What the task requires: Below are some entries. Transcribe the lines from the one holding "(580, 338) = (748, 435): grey" to the one holding "(538, 122) = (410, 255): purple", inclusive, but not the pictures among them.

Given data:
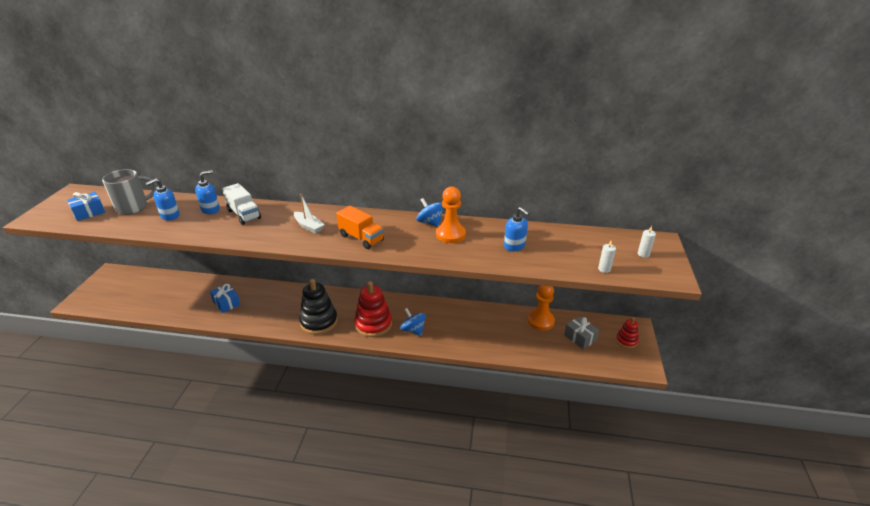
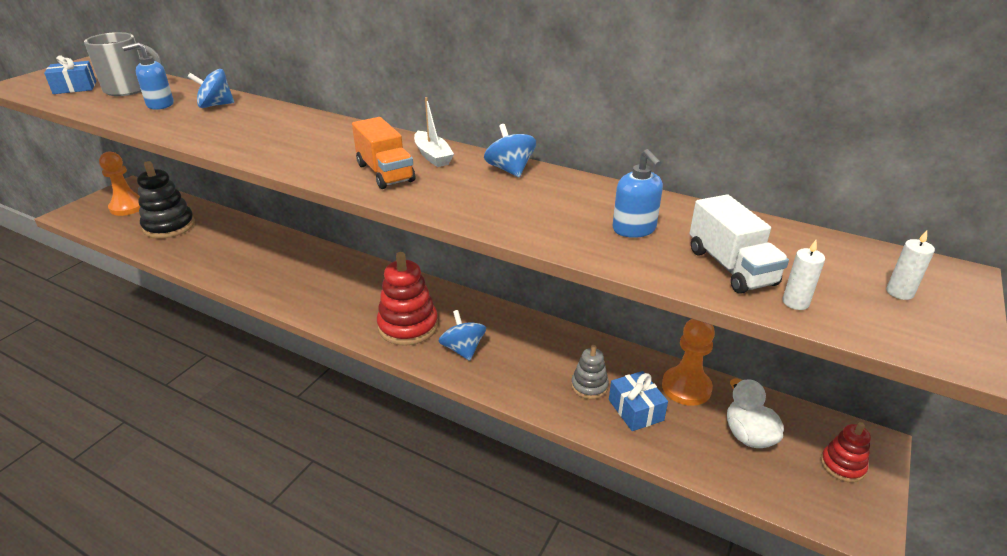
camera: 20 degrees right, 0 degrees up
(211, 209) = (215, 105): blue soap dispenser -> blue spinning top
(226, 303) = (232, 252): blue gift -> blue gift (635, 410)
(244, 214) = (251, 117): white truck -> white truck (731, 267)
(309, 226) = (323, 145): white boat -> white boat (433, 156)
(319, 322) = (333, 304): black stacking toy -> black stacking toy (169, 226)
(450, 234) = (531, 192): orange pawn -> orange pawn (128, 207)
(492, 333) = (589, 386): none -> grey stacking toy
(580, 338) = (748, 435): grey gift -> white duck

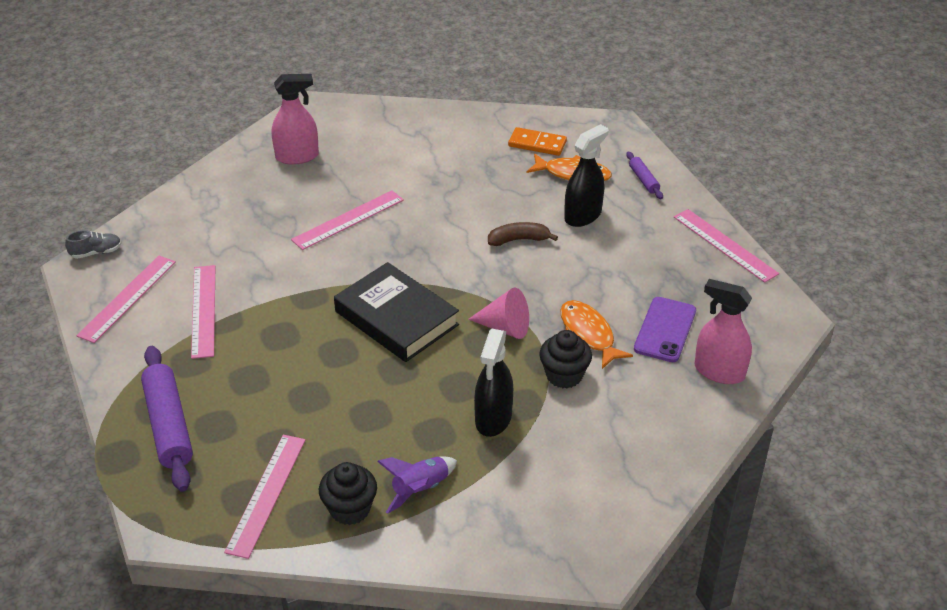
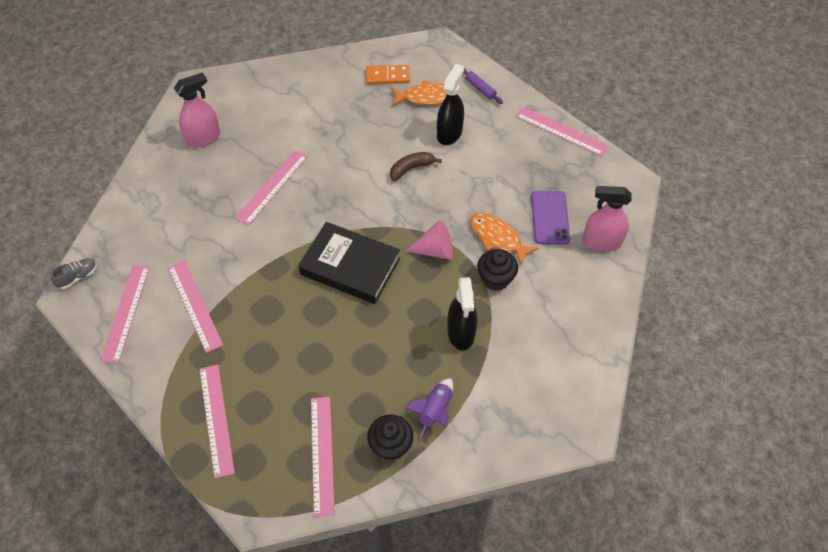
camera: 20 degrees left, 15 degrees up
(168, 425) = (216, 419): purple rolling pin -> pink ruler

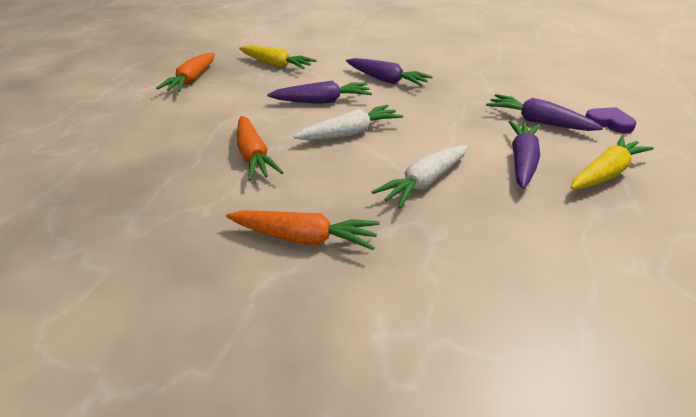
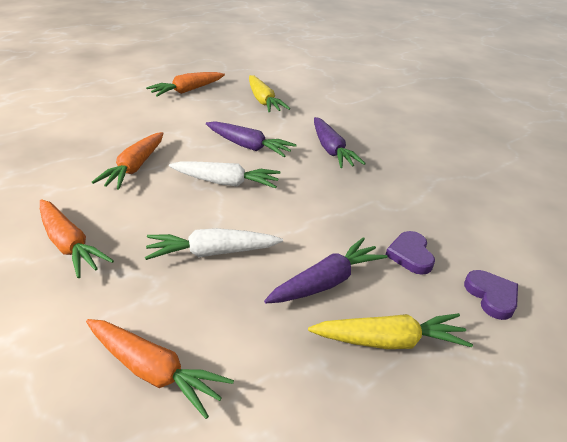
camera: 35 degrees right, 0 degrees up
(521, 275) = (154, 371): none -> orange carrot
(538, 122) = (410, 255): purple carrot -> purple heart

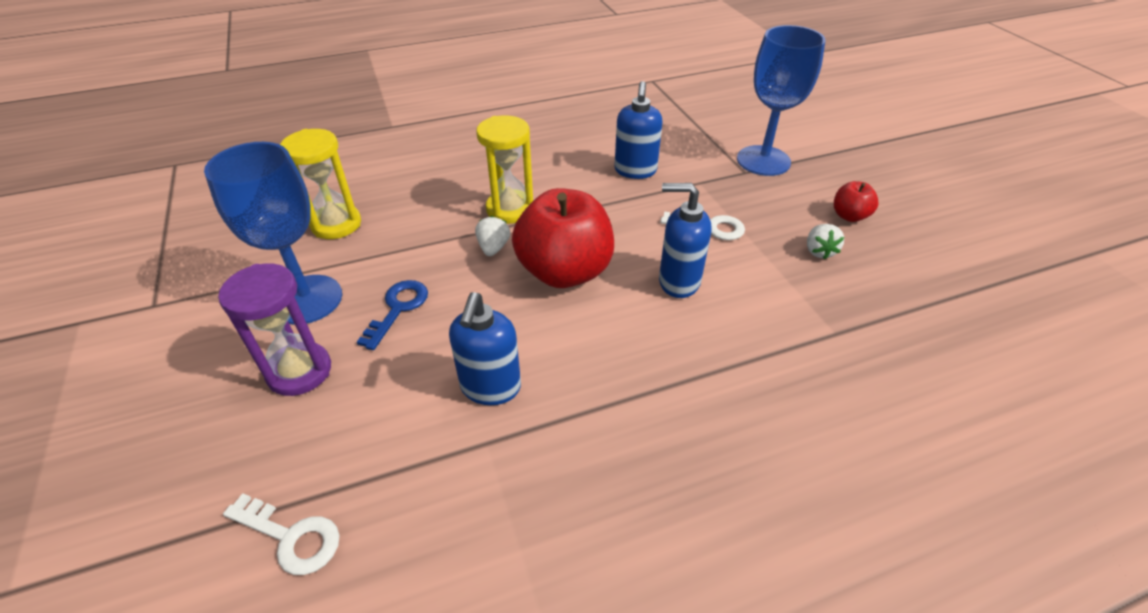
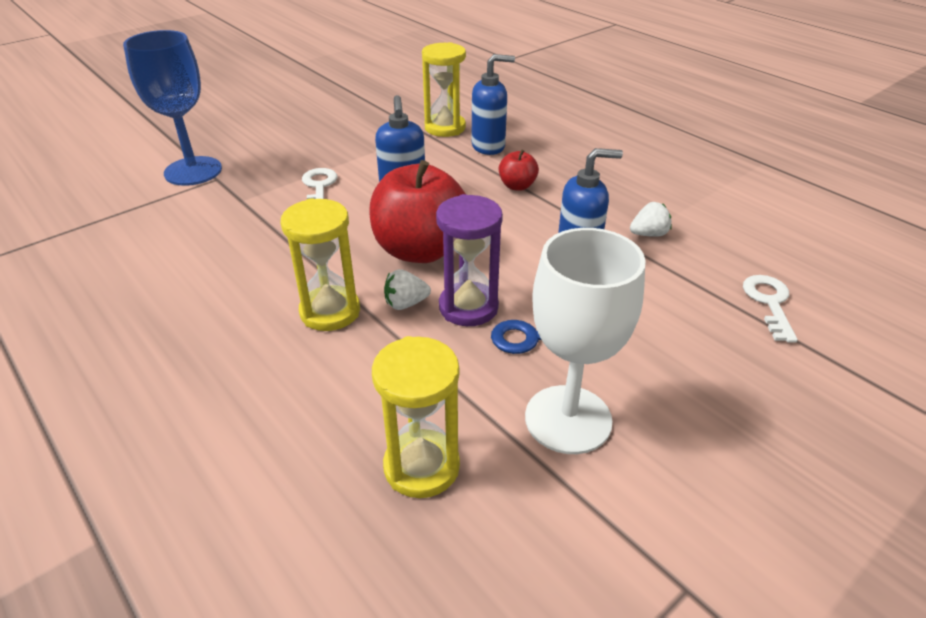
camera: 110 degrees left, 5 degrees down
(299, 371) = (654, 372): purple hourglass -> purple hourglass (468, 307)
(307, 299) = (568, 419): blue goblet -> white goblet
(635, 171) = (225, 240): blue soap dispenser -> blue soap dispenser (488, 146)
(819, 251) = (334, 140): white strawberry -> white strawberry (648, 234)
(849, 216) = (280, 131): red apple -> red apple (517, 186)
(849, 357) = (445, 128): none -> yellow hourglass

...

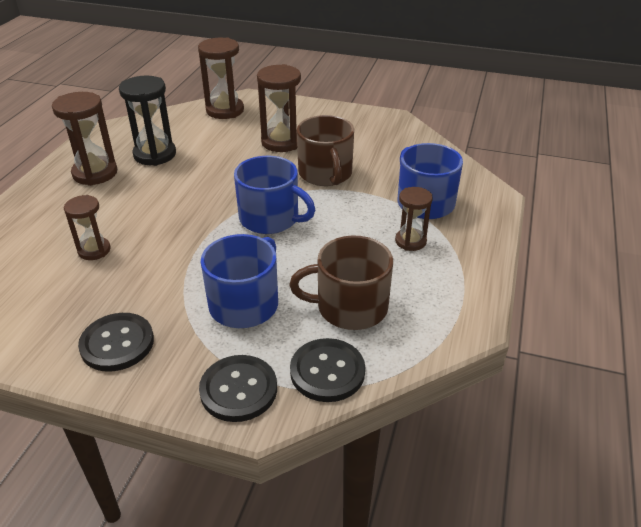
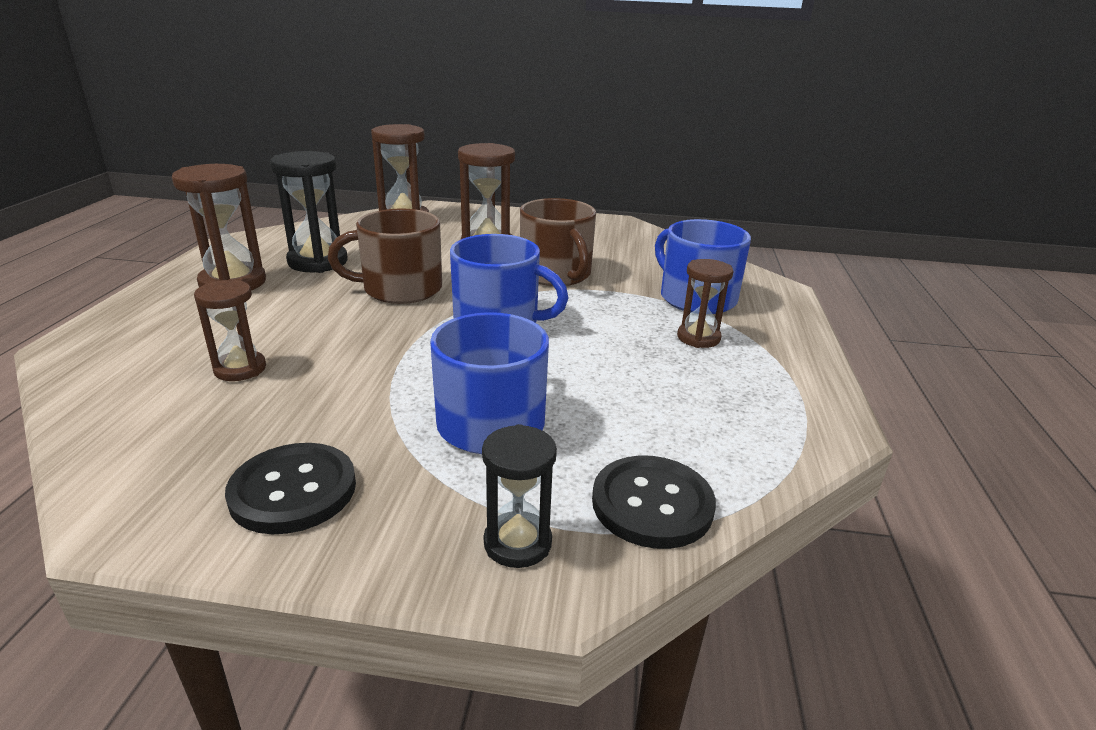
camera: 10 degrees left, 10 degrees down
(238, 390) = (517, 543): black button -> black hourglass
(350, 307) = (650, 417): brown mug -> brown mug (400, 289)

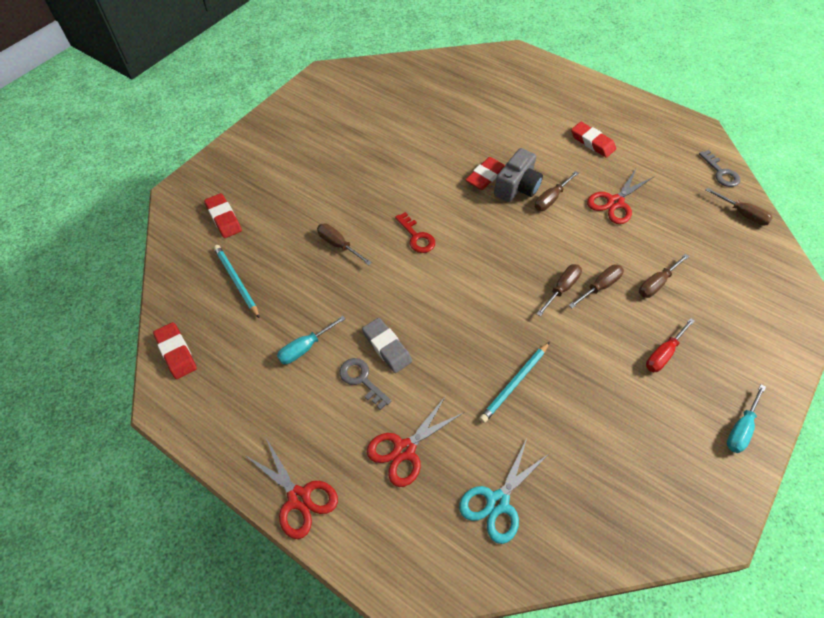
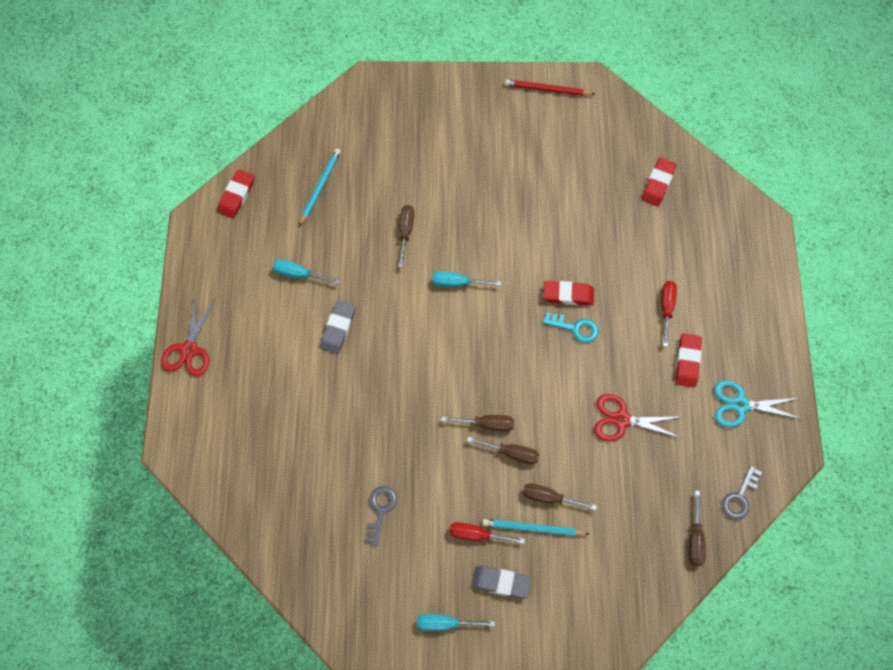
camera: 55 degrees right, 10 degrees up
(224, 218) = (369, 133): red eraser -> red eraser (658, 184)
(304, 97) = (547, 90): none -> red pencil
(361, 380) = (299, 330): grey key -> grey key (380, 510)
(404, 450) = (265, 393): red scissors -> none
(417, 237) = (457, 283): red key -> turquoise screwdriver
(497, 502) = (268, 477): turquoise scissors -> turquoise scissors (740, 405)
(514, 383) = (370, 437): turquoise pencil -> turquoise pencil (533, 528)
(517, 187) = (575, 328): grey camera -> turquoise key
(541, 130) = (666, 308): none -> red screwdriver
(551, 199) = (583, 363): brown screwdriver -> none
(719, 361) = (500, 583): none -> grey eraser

==

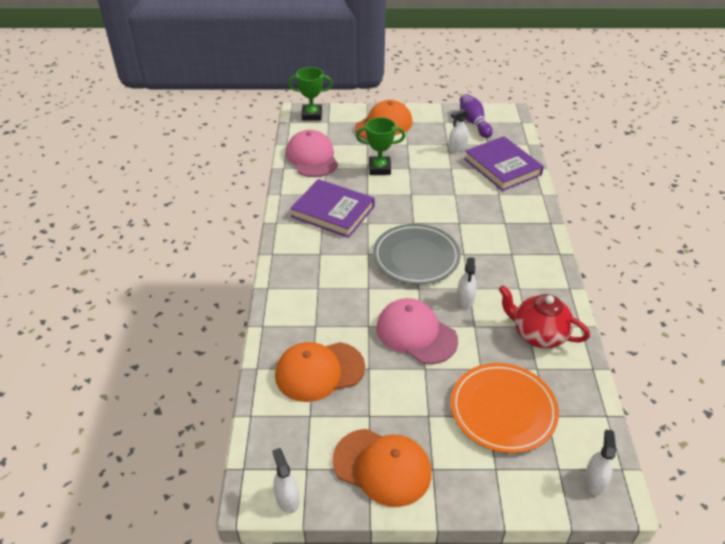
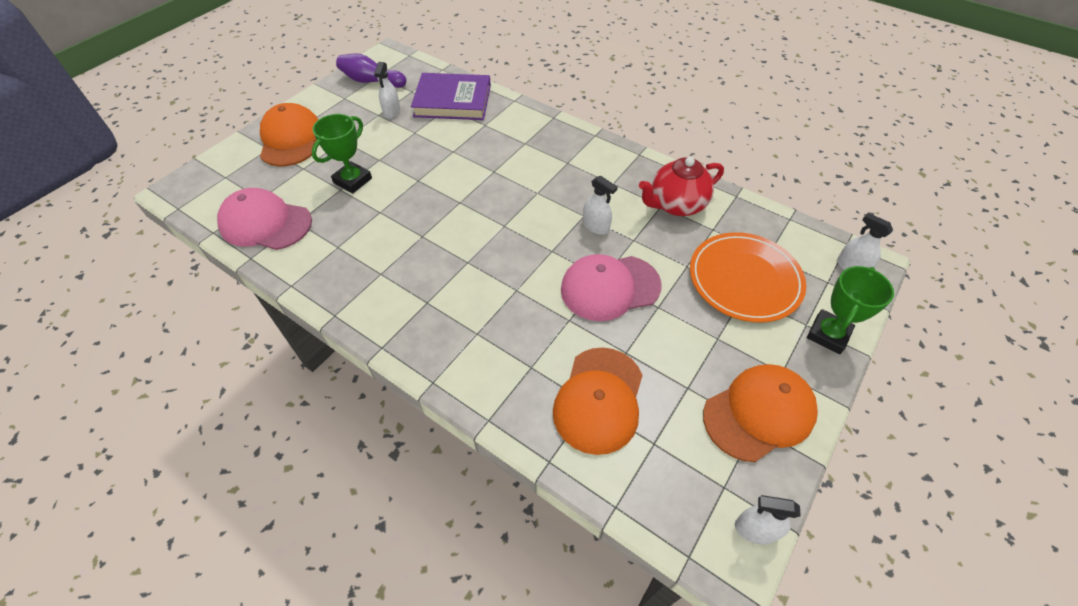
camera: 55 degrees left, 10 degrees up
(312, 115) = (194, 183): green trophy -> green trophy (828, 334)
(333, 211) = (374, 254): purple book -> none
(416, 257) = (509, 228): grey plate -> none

Task answer:
(580, 338) = (748, 435): grey gift -> white duck

camera: 20 degrees left, 15 degrees up
(168, 425) = (216, 419): purple rolling pin -> pink ruler

camera: 35 degrees right, 0 degrees up
(521, 275) = (154, 371): none -> orange carrot
(538, 122) = (410, 255): purple carrot -> purple heart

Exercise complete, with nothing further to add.